> _Directions_:
Set the data below down again, exactly, with every picture left out.

> _Provided data_:
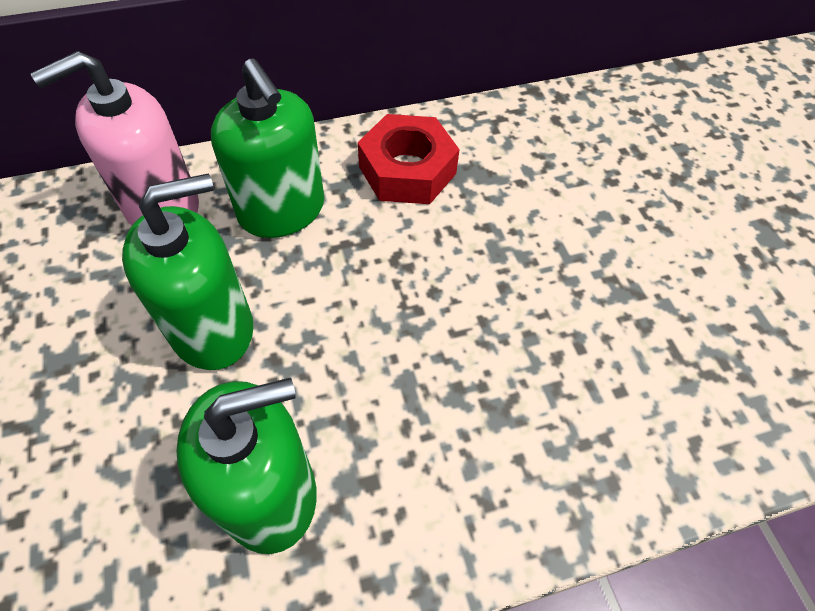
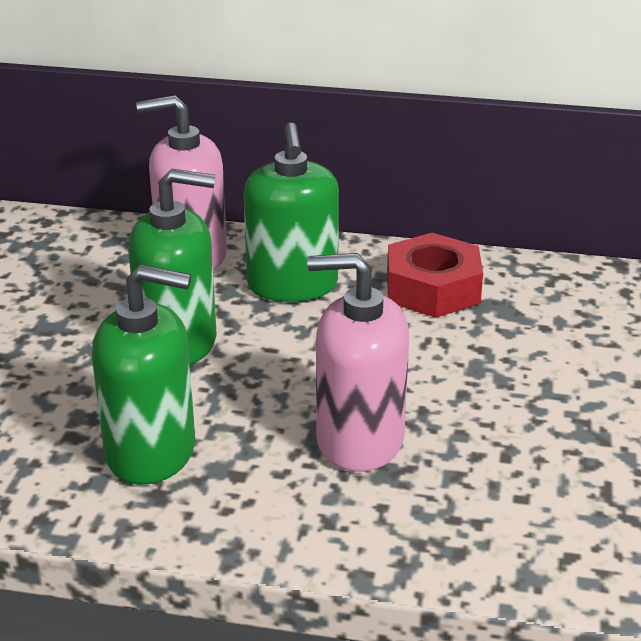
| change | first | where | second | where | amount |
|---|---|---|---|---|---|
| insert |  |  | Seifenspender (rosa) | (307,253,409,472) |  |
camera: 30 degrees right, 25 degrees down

> _Answer to this problem_:
| change | first | where | second | where | amount |
|---|---|---|---|---|---|
| insert |  |  | Seifenspender (rosa) | (307,253,409,472) |  |
camera: 30 degrees right, 25 degrees down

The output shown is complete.